(PROVIDED INFORMATION)
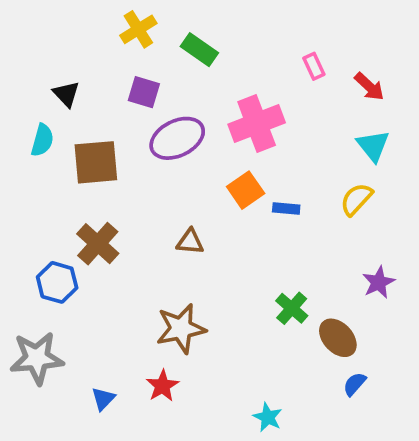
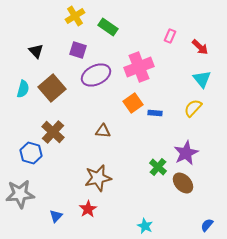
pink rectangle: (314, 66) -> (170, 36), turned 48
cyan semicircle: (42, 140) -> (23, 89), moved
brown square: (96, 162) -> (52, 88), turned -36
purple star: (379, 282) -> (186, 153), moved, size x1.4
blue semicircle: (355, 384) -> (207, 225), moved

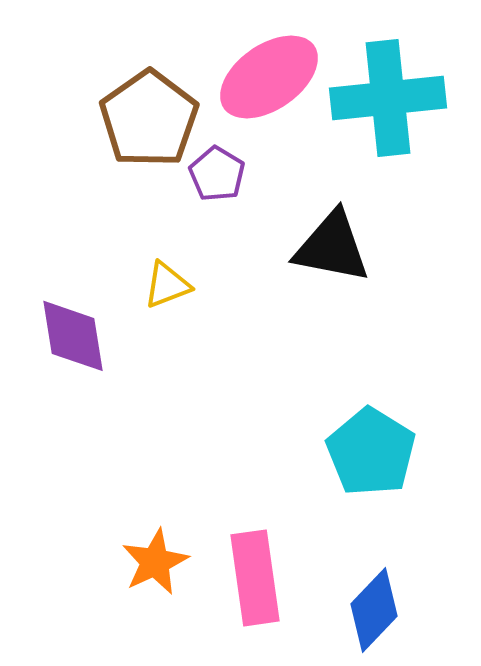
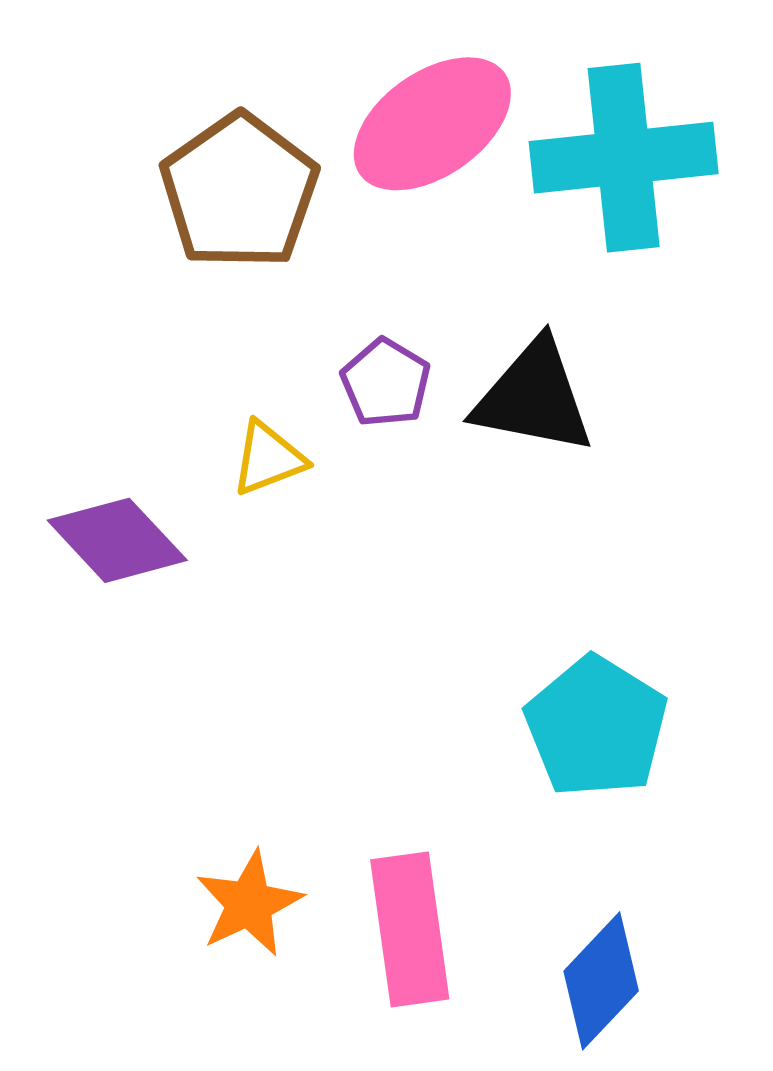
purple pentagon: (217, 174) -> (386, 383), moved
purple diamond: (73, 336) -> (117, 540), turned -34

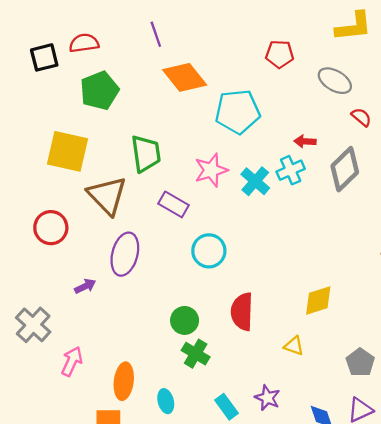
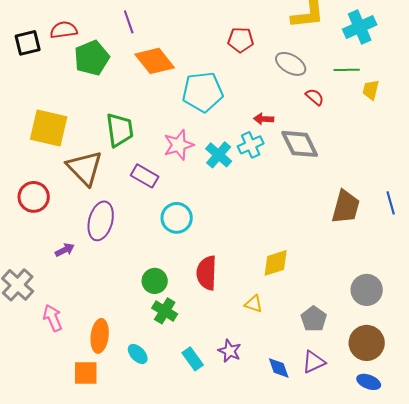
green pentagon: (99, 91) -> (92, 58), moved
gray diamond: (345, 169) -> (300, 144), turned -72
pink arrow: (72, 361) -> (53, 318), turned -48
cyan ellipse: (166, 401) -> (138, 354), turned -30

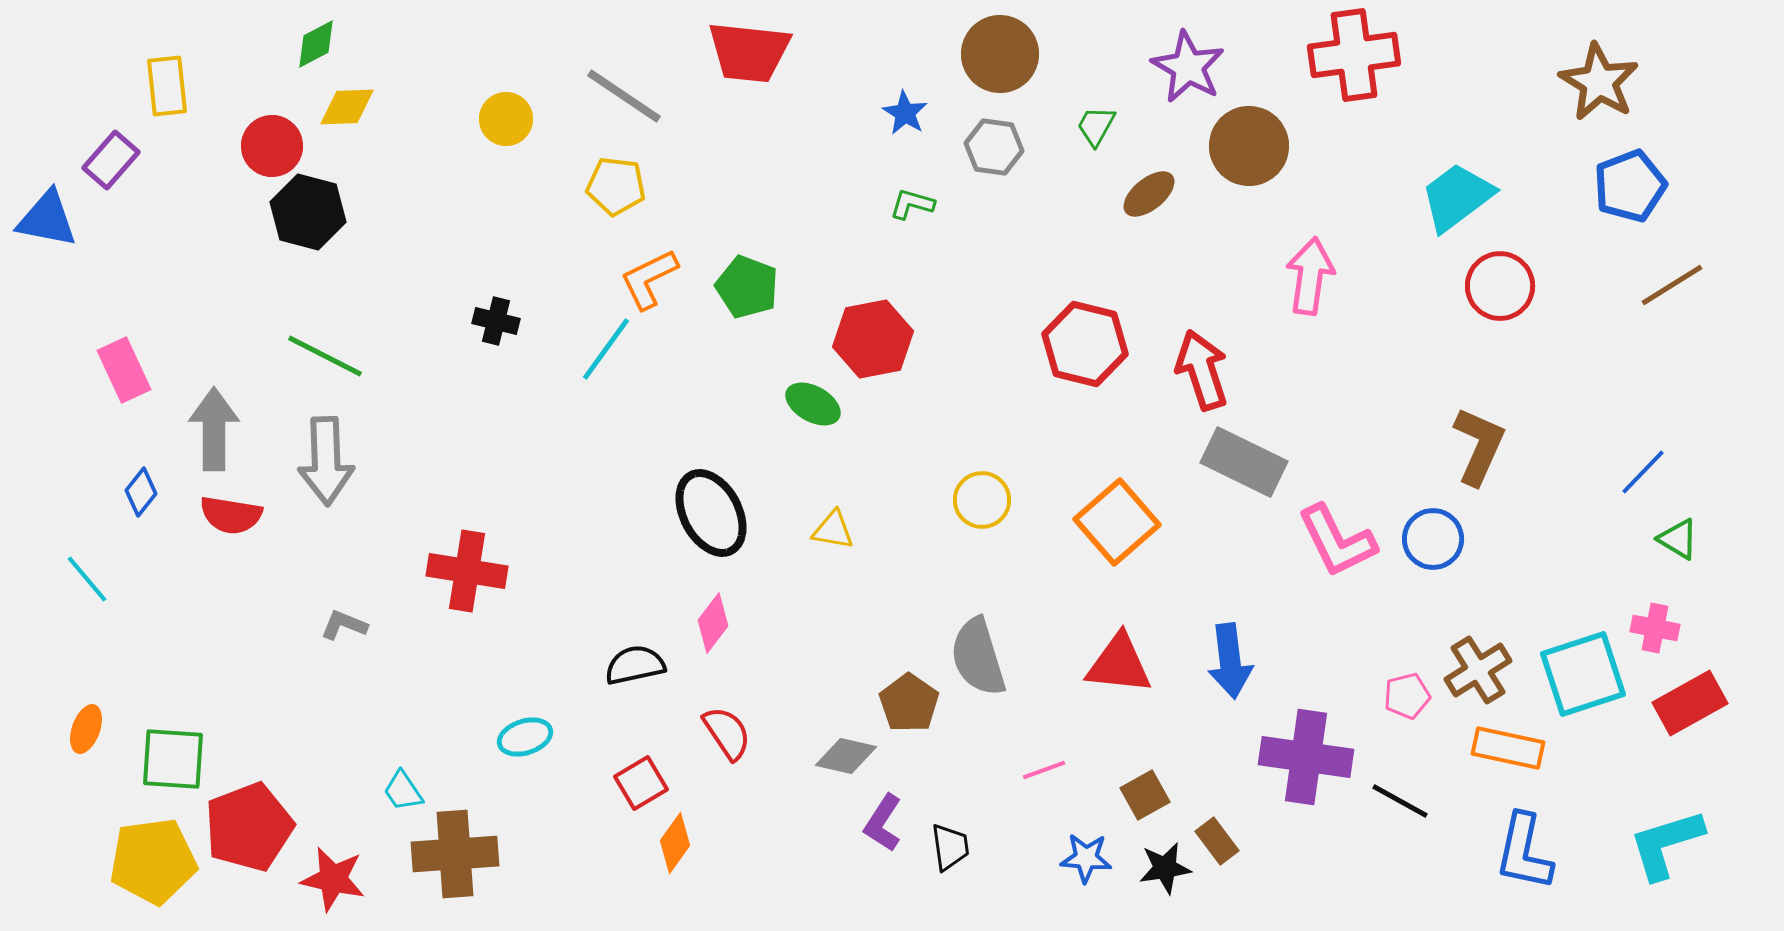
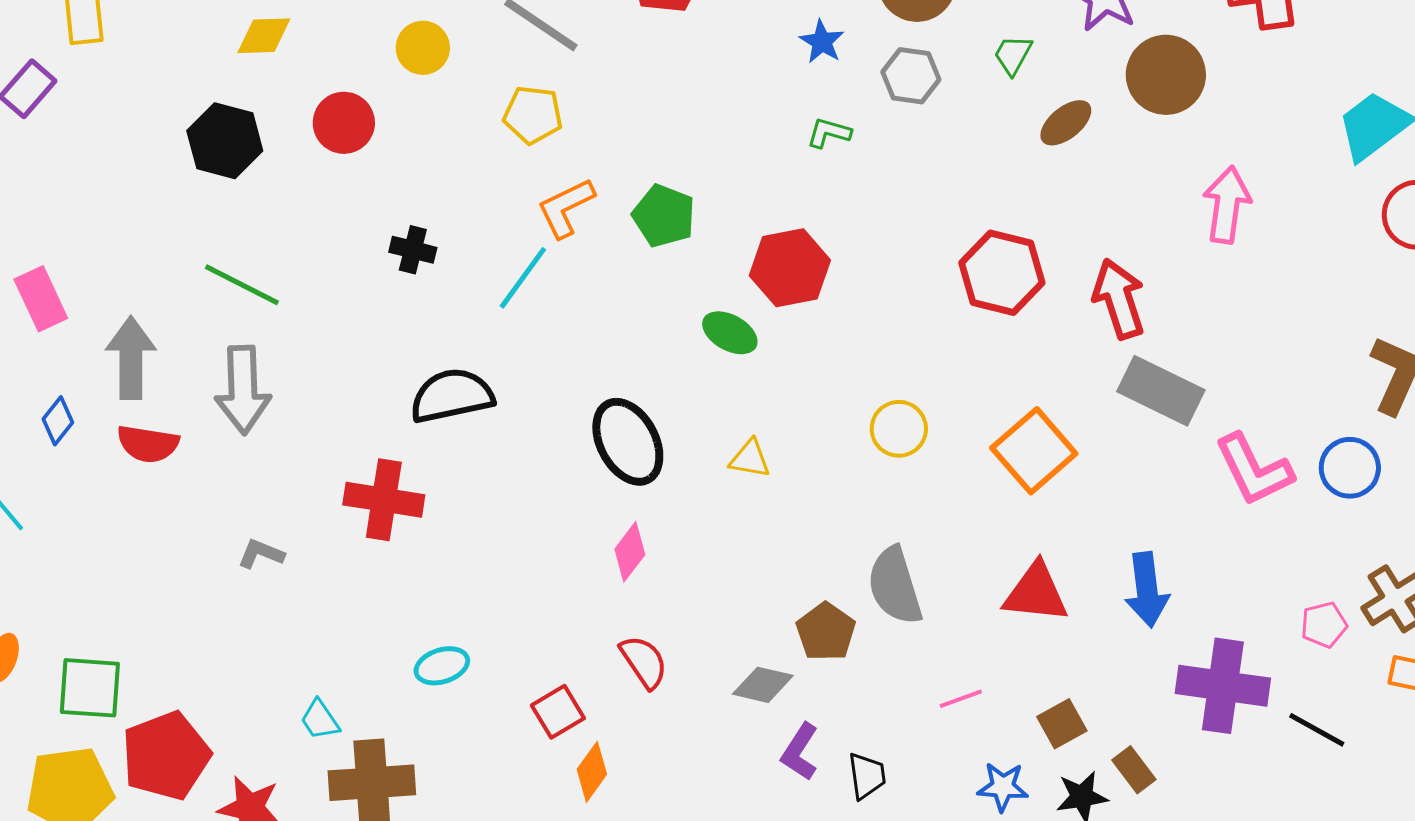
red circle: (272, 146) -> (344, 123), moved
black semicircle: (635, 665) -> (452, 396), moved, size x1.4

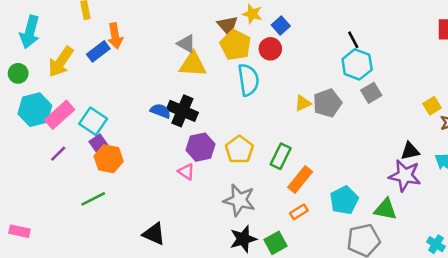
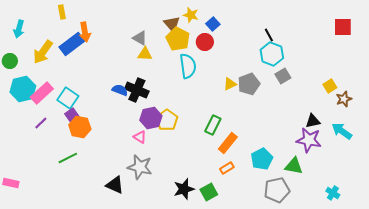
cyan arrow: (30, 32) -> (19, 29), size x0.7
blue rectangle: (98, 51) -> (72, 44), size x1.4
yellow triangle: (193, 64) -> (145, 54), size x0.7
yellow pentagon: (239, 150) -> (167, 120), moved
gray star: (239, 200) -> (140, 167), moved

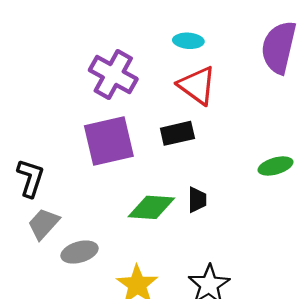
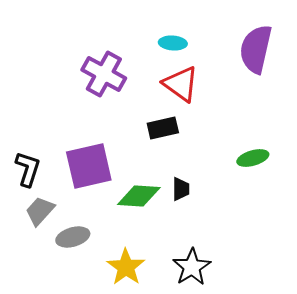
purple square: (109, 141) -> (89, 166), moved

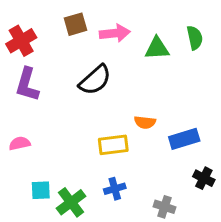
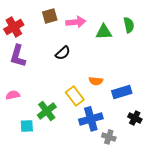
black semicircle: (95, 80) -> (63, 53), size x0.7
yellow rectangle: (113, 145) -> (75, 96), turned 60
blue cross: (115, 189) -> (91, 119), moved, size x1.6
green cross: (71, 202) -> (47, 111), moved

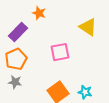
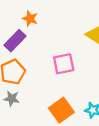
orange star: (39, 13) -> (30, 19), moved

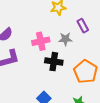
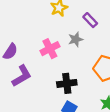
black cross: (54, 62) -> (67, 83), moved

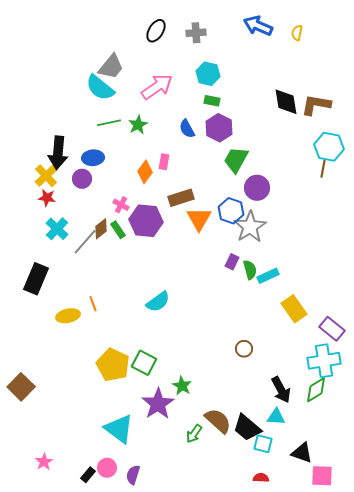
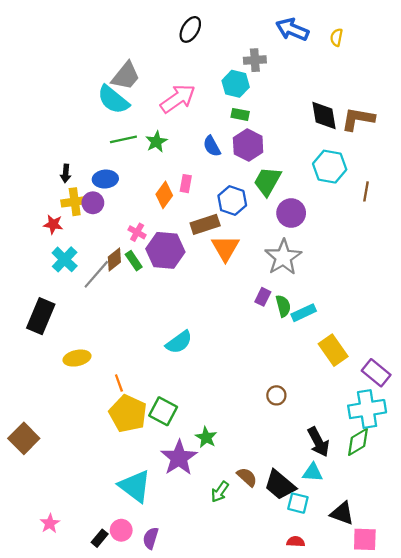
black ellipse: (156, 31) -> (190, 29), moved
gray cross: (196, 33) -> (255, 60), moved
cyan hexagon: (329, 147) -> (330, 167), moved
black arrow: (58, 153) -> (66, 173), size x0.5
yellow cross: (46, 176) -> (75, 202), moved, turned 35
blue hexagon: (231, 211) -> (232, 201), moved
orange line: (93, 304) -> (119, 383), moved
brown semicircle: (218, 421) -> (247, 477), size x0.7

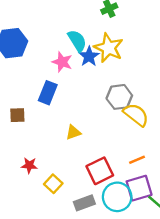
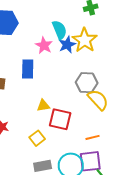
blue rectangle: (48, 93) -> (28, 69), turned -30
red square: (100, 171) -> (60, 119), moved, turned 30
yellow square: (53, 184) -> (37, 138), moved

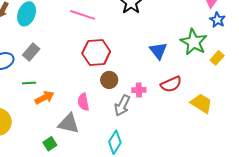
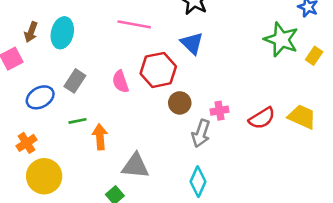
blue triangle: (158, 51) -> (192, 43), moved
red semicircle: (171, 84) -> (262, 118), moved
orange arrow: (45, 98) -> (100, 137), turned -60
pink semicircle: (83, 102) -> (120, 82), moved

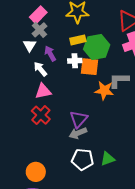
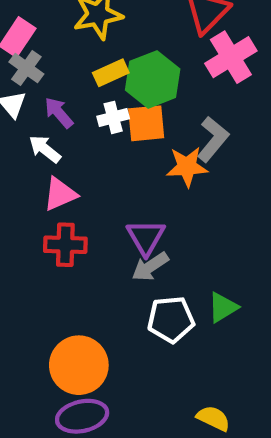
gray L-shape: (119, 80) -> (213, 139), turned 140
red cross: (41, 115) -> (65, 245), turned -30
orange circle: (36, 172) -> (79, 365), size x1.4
(End PROVIDED INFORMATION)
▸ PROBLEM STATEMENT:
Look through the listing above for the line with "green pentagon: (99, 91) -> (92, 58), moved" and the line with "cyan arrow: (30, 32) -> (19, 29), size x0.7". Write out exactly those lines and everything between, leaving out pictures.

▸ TASK ANSWER:
green pentagon: (99, 91) -> (92, 58), moved
gray diamond: (345, 169) -> (300, 144), turned -72
pink arrow: (72, 361) -> (53, 318), turned -48
cyan ellipse: (166, 401) -> (138, 354), turned -30

red circle: (272, 146) -> (344, 123), moved
black semicircle: (635, 665) -> (452, 396), moved, size x1.4

cyan arrow: (30, 32) -> (19, 29), size x0.7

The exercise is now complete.